Before-and-after object listings:
────
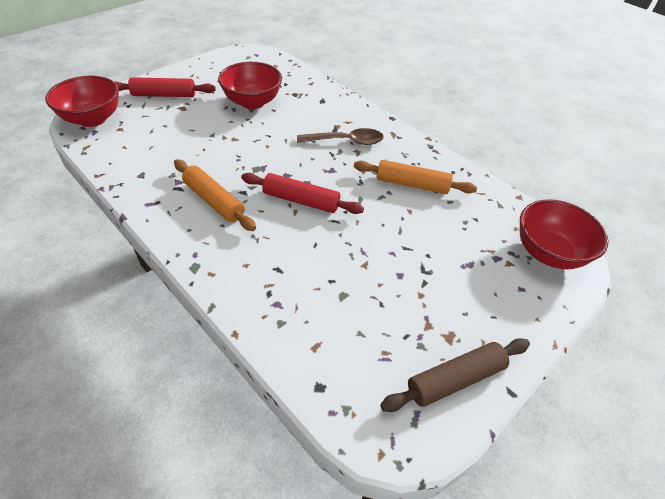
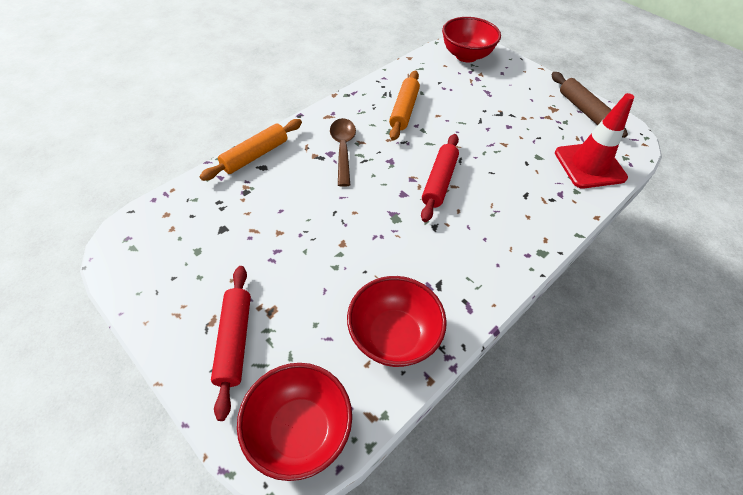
camera: 90 degrees left, 5 degrees up
(214, 201) = (453, 249): orange rolling pin -> orange rolling pin (255, 155)
(252, 102) = (262, 232): red bowl -> red bowl (393, 336)
(327, 351) = (589, 165): none -> red traffic cone

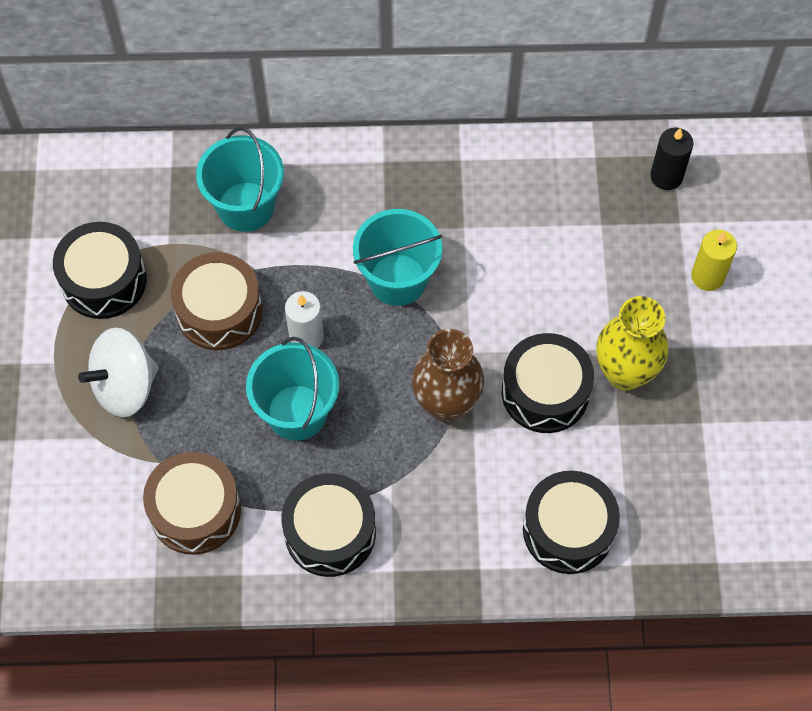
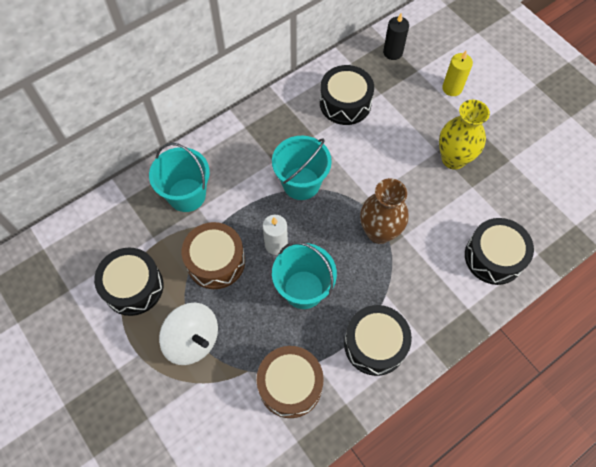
camera: 35 degrees left, 0 degrees up
(125, 386) = (193, 340): white spinning top -> white spinning top turned 75 degrees counterclockwise
(545, 392) = (423, 193): black drum -> black drum (345, 103)

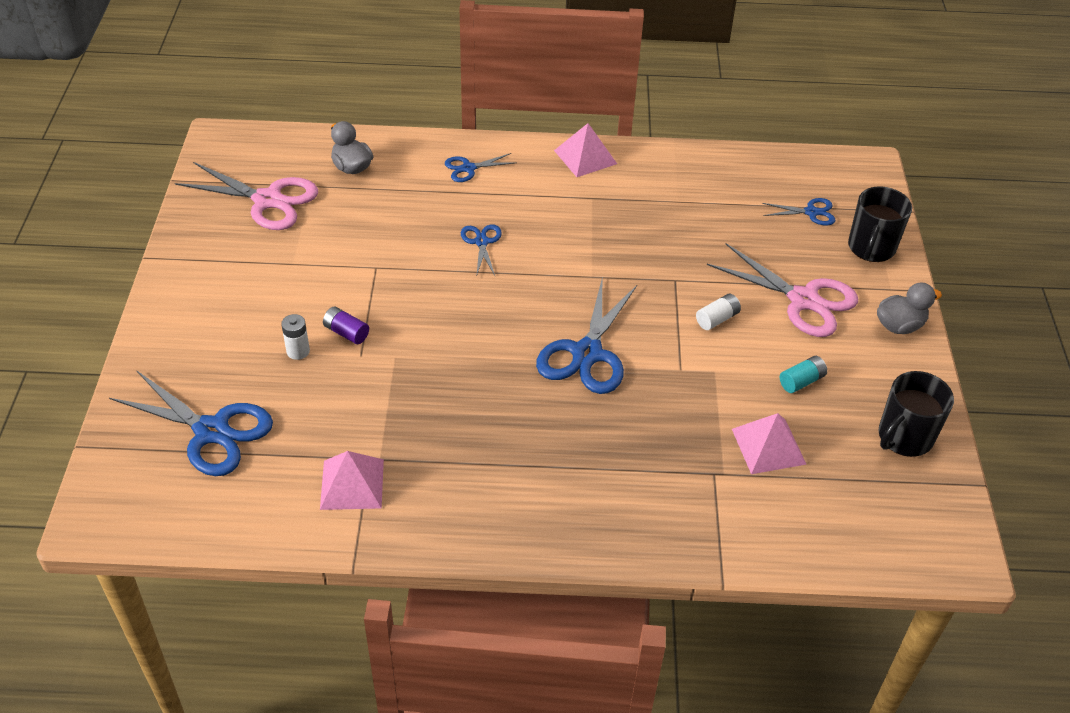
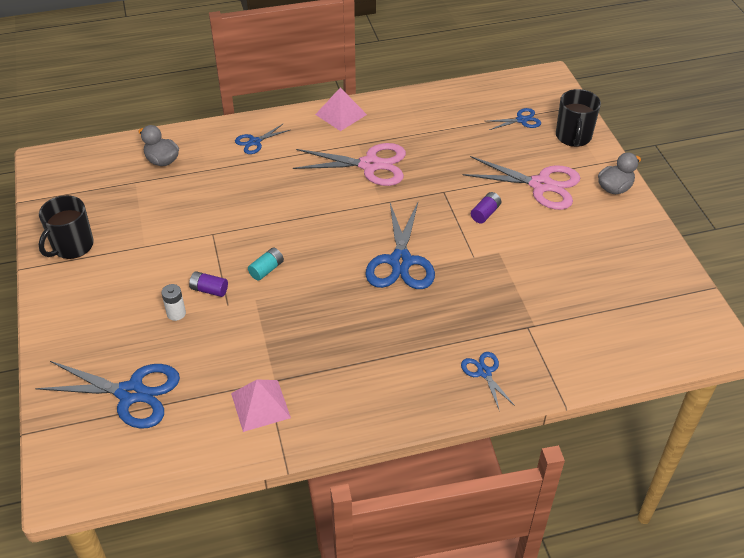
camera: 15 degrees left, 0 degrees up
(267, 200) = (104, 201): pink scissors -> pink scissors (370, 165)
(482, 242) = (287, 196): blue scissors -> blue scissors (484, 372)
(717, 319) = (485, 213): white battery -> purple battery
(768, 446) = (558, 297): pink pyramid -> none
(801, 381) = (563, 244): turquoise battery -> turquoise battery (266, 269)
(904, 437) = (649, 267): black mug -> black mug (72, 246)

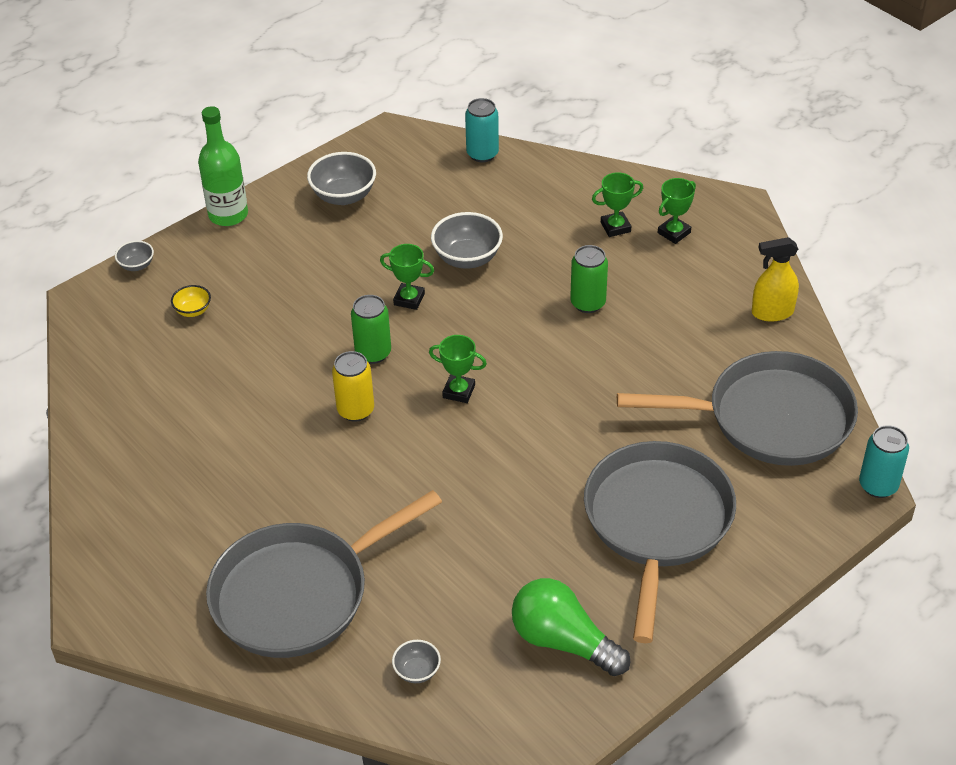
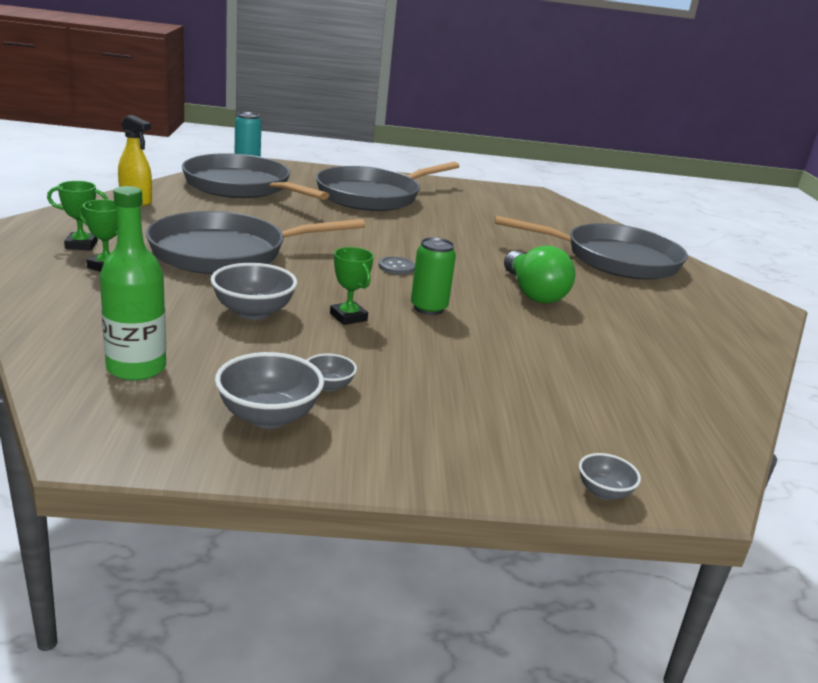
camera: 145 degrees left, 20 degrees down
(193, 310) = (566, 413): yellow bowl -> none
(228, 215) = (428, 480): green bottle -> green bottle (136, 368)
(355, 410) = (485, 293): yellow can -> none
(417, 671) = (570, 221): grey bowl -> grey bowl (328, 386)
(459, 391) = (396, 267): green trophy -> grey button
(482, 154) = (62, 365): turquoise can -> none
(563, 641) = (481, 199): green light bulb -> green light bulb (533, 293)
(588, 303) = (226, 253): green can -> grey pan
────
Your reply is the full set of entries reproduced exactly, with images omitted.

camera: 90 degrees left, 5 degrees up
(214, 201) = (453, 249): orange rolling pin -> orange rolling pin (255, 155)
(252, 102) = (262, 232): red bowl -> red bowl (393, 336)
(327, 351) = (589, 165): none -> red traffic cone

camera: 35 degrees left, 0 degrees up
(125, 386) = (193, 340): white spinning top -> white spinning top turned 75 degrees counterclockwise
(545, 392) = (423, 193): black drum -> black drum (345, 103)

camera: 15 degrees left, 0 degrees up
(267, 200) = (104, 201): pink scissors -> pink scissors (370, 165)
(482, 242) = (287, 196): blue scissors -> blue scissors (484, 372)
(717, 319) = (485, 213): white battery -> purple battery
(768, 446) = (558, 297): pink pyramid -> none
(801, 381) = (563, 244): turquoise battery -> turquoise battery (266, 269)
(904, 437) = (649, 267): black mug -> black mug (72, 246)

camera: 145 degrees left, 20 degrees down
(193, 310) = (566, 413): yellow bowl -> none
(228, 215) = (428, 480): green bottle -> green bottle (136, 368)
(355, 410) = (485, 293): yellow can -> none
(417, 671) = (570, 221): grey bowl -> grey bowl (328, 386)
(459, 391) = (396, 267): green trophy -> grey button
(482, 154) = (62, 365): turquoise can -> none
(563, 641) = (481, 199): green light bulb -> green light bulb (533, 293)
(588, 303) = (226, 253): green can -> grey pan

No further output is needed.